─── Material supplied ───

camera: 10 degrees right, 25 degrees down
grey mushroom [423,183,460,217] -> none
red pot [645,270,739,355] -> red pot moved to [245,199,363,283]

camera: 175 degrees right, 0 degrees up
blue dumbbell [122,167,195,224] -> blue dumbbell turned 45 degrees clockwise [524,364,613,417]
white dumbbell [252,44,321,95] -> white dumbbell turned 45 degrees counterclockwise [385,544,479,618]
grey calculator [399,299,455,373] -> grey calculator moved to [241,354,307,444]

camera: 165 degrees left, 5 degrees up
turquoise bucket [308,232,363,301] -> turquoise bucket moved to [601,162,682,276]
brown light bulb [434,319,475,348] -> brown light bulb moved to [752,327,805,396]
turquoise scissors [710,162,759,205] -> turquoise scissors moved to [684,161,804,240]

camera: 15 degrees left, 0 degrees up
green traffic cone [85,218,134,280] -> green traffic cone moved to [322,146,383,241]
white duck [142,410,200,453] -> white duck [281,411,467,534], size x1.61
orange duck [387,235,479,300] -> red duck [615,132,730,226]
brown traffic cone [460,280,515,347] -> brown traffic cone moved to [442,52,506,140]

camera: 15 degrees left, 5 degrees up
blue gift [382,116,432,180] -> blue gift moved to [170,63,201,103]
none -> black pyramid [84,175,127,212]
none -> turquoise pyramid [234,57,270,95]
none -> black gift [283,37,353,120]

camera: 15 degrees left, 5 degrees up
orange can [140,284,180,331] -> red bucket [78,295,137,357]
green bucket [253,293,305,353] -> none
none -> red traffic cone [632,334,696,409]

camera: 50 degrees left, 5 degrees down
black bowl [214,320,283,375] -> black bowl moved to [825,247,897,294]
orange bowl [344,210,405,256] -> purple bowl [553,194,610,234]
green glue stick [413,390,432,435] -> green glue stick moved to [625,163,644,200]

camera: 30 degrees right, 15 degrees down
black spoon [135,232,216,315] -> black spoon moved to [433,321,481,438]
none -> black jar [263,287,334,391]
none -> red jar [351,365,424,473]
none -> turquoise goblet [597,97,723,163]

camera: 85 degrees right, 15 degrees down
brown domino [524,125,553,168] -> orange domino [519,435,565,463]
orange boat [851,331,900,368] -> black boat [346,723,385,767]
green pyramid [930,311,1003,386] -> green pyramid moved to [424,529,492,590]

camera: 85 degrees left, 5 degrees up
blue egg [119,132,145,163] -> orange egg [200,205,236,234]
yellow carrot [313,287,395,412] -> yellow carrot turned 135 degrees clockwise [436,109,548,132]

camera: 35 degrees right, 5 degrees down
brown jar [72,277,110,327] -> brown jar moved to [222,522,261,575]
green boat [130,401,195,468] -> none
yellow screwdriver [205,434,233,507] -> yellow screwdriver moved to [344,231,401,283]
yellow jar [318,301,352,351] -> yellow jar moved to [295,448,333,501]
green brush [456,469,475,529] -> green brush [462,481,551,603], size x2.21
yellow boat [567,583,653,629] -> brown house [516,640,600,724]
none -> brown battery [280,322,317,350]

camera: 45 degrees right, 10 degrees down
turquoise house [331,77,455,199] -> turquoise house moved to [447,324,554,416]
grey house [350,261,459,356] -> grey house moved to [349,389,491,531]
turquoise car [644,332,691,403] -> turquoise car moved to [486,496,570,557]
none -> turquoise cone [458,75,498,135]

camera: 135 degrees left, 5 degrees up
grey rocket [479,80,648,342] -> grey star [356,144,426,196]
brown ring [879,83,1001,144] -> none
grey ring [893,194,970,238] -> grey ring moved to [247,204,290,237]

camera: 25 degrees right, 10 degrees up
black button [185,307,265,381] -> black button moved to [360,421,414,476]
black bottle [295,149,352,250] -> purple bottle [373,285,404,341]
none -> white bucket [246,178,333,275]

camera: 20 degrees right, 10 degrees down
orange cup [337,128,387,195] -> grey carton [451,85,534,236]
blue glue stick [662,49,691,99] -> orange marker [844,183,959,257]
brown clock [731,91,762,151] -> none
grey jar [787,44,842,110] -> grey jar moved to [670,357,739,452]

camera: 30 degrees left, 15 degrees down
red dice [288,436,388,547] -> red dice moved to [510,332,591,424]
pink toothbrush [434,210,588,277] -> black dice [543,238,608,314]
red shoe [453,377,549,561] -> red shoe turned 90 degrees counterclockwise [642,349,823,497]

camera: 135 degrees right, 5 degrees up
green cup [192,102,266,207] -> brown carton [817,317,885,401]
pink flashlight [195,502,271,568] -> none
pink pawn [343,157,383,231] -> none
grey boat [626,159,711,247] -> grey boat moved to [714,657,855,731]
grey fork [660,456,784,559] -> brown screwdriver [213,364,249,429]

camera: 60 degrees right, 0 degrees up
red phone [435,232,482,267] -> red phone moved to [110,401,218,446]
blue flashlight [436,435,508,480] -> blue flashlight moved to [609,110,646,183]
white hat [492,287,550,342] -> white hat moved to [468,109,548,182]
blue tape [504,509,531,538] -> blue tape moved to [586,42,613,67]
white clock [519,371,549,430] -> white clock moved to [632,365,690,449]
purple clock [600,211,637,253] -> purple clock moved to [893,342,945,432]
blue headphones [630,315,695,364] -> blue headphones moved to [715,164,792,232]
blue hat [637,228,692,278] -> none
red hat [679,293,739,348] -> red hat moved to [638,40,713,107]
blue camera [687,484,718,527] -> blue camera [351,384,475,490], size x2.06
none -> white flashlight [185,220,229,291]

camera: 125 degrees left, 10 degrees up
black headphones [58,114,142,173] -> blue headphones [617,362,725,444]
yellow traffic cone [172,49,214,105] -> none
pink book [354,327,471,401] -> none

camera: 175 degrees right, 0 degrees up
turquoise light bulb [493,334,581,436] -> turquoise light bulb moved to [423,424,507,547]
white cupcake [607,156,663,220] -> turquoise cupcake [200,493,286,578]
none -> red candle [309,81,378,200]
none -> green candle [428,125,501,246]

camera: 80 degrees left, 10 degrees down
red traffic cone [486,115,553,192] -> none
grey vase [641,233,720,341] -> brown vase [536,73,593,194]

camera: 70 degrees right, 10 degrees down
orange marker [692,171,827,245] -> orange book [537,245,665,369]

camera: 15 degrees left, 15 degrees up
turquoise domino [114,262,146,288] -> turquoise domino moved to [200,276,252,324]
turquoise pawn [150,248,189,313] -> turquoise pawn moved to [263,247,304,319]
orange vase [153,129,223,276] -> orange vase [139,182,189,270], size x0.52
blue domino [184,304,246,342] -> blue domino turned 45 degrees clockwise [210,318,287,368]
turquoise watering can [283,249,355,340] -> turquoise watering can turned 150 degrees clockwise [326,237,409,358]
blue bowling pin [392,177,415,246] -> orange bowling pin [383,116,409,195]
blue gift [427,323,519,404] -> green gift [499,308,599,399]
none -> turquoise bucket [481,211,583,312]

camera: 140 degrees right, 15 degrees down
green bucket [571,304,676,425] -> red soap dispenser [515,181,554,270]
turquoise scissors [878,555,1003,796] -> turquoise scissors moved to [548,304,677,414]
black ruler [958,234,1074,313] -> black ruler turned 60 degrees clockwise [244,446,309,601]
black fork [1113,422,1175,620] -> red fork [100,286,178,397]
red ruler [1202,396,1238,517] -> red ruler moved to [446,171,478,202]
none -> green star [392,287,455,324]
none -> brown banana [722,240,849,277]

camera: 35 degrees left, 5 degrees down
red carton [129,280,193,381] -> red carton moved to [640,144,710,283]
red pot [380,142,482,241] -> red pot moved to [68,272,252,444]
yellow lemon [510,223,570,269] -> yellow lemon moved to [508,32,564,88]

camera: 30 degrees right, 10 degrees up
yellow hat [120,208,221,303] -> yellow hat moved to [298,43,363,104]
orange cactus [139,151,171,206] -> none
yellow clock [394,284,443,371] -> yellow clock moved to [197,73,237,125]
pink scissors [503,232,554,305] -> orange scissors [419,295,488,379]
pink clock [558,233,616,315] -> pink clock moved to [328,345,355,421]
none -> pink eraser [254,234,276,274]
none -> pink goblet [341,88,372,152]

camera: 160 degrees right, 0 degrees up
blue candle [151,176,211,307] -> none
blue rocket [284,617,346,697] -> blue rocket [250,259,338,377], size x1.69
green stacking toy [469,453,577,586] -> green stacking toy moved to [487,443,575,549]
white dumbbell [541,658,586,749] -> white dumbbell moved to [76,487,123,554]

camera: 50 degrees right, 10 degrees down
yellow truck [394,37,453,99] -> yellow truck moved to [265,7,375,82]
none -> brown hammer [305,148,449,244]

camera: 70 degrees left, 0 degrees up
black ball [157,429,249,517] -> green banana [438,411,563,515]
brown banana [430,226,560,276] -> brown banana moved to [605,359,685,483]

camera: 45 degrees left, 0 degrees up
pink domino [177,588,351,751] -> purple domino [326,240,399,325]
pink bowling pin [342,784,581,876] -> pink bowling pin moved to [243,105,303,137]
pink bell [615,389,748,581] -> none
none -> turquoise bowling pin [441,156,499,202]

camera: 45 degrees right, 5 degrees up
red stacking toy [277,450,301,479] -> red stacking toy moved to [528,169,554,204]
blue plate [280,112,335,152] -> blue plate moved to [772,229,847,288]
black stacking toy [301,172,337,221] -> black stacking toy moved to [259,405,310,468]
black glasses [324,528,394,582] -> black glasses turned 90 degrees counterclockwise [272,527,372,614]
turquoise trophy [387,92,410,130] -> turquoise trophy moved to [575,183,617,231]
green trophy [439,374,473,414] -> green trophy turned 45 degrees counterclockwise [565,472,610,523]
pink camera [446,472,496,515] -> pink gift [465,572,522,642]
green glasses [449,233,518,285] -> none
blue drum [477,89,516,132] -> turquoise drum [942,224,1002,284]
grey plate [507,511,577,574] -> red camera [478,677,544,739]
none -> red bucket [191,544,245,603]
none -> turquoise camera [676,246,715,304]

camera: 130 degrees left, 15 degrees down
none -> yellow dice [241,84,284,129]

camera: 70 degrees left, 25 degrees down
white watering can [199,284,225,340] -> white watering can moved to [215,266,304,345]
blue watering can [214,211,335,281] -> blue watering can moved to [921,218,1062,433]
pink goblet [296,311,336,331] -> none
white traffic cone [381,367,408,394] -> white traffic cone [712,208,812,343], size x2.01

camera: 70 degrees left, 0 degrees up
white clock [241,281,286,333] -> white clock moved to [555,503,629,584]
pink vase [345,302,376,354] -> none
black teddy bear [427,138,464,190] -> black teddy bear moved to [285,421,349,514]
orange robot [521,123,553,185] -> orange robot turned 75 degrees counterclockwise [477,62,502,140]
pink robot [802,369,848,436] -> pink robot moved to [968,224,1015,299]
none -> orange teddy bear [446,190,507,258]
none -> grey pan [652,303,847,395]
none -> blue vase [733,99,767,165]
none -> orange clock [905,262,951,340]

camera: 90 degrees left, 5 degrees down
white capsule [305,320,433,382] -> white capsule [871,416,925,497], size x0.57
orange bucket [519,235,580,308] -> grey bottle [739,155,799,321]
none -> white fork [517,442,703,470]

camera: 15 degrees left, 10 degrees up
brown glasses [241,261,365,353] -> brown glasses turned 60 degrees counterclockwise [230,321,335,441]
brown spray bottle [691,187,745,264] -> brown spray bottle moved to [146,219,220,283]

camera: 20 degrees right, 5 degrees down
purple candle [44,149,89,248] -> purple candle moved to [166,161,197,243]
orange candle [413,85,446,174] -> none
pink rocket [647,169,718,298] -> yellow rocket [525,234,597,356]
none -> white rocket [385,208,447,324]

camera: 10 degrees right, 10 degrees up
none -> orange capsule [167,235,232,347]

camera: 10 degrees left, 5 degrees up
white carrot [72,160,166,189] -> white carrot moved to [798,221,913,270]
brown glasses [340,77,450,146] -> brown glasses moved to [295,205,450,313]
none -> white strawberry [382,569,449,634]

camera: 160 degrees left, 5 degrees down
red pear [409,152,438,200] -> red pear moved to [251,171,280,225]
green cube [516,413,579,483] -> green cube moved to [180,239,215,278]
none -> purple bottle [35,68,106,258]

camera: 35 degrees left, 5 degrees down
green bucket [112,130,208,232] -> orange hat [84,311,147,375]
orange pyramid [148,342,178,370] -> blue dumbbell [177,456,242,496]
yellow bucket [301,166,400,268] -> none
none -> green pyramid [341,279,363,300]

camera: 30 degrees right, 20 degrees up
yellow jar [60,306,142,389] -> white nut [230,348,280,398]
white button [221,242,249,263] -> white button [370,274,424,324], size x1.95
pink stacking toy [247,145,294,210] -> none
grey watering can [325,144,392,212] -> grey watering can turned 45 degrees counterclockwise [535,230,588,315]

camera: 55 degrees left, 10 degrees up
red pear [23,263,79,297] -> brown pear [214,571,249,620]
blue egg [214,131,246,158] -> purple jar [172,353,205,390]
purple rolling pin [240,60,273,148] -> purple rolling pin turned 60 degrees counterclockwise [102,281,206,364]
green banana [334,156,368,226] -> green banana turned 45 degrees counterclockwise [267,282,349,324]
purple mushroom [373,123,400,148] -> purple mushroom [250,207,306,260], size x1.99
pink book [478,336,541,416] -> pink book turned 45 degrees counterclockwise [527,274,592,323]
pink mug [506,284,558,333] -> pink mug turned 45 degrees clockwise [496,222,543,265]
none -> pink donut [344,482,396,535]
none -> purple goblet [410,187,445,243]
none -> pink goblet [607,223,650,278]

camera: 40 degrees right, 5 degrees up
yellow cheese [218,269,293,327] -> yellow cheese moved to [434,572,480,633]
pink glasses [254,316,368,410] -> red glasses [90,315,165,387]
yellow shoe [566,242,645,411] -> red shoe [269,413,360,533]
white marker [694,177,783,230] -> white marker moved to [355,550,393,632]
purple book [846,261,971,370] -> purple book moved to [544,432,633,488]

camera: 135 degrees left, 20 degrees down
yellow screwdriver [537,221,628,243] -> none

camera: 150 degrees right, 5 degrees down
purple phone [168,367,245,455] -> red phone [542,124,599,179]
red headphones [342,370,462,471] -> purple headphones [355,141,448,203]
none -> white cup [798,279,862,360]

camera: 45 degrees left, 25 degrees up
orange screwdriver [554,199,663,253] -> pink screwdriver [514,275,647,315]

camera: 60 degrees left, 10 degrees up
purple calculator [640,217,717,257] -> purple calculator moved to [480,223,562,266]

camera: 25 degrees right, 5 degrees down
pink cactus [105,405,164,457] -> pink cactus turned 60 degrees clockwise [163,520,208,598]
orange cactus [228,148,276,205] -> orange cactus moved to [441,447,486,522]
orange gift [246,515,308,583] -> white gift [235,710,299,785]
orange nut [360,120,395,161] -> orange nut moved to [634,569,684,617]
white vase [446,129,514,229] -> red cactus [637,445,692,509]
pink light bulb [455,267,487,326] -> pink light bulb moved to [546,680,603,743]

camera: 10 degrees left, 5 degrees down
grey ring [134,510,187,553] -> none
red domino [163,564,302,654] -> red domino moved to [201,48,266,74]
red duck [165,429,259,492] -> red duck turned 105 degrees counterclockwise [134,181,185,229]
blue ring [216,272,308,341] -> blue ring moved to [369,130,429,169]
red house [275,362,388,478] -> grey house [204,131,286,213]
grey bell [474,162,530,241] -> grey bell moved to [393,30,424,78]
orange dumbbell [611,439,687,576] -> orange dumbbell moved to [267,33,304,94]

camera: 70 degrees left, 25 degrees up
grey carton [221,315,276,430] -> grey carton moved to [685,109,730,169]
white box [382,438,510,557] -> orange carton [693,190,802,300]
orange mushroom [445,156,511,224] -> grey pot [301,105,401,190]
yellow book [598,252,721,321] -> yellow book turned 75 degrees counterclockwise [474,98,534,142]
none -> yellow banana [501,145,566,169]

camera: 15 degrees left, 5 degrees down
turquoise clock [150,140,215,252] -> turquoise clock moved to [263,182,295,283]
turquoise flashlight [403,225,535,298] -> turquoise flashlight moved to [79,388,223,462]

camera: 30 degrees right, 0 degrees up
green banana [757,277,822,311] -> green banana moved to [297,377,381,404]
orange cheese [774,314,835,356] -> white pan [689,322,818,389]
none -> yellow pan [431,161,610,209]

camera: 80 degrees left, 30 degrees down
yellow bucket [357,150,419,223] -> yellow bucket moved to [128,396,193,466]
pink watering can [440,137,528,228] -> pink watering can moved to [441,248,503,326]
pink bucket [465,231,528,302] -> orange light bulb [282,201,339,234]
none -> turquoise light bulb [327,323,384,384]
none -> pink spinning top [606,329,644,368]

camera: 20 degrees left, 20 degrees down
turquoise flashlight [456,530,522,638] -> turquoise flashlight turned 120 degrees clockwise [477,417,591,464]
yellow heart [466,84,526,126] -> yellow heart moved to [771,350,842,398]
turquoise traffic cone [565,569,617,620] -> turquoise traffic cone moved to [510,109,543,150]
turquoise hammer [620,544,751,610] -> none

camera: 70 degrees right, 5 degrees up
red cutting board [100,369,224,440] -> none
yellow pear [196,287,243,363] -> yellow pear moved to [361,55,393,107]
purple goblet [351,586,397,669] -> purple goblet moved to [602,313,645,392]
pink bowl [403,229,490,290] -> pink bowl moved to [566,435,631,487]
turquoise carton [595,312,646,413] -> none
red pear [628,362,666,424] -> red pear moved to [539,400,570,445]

───

> [What this task involves] Take exactly the lines from the one containing "white carrot [72,160,166,189]" through the one containing "purple book [846,261,971,370]" in the data above, and output them with nothing added.

> [Response to this task]
white carrot [72,160,166,189] -> white carrot moved to [798,221,913,270]
brown glasses [340,77,450,146] -> brown glasses moved to [295,205,450,313]
none -> white strawberry [382,569,449,634]

camera: 160 degrees left, 5 degrees down
red pear [409,152,438,200] -> red pear moved to [251,171,280,225]
green cube [516,413,579,483] -> green cube moved to [180,239,215,278]
none -> purple bottle [35,68,106,258]

camera: 35 degrees left, 5 degrees down
green bucket [112,130,208,232] -> orange hat [84,311,147,375]
orange pyramid [148,342,178,370] -> blue dumbbell [177,456,242,496]
yellow bucket [301,166,400,268] -> none
none -> green pyramid [341,279,363,300]

camera: 30 degrees right, 20 degrees up
yellow jar [60,306,142,389] -> white nut [230,348,280,398]
white button [221,242,249,263] -> white button [370,274,424,324], size x1.95
pink stacking toy [247,145,294,210] -> none
grey watering can [325,144,392,212] -> grey watering can turned 45 degrees counterclockwise [535,230,588,315]

camera: 55 degrees left, 10 degrees up
red pear [23,263,79,297] -> brown pear [214,571,249,620]
blue egg [214,131,246,158] -> purple jar [172,353,205,390]
purple rolling pin [240,60,273,148] -> purple rolling pin turned 60 degrees counterclockwise [102,281,206,364]
green banana [334,156,368,226] -> green banana turned 45 degrees counterclockwise [267,282,349,324]
purple mushroom [373,123,400,148] -> purple mushroom [250,207,306,260], size x1.99
pink book [478,336,541,416] -> pink book turned 45 degrees counterclockwise [527,274,592,323]
pink mug [506,284,558,333] -> pink mug turned 45 degrees clockwise [496,222,543,265]
none -> pink donut [344,482,396,535]
none -> purple goblet [410,187,445,243]
none -> pink goblet [607,223,650,278]

camera: 40 degrees right, 5 degrees up
yellow cheese [218,269,293,327] -> yellow cheese moved to [434,572,480,633]
pink glasses [254,316,368,410] -> red glasses [90,315,165,387]
yellow shoe [566,242,645,411] -> red shoe [269,413,360,533]
white marker [694,177,783,230] -> white marker moved to [355,550,393,632]
purple book [846,261,971,370] -> purple book moved to [544,432,633,488]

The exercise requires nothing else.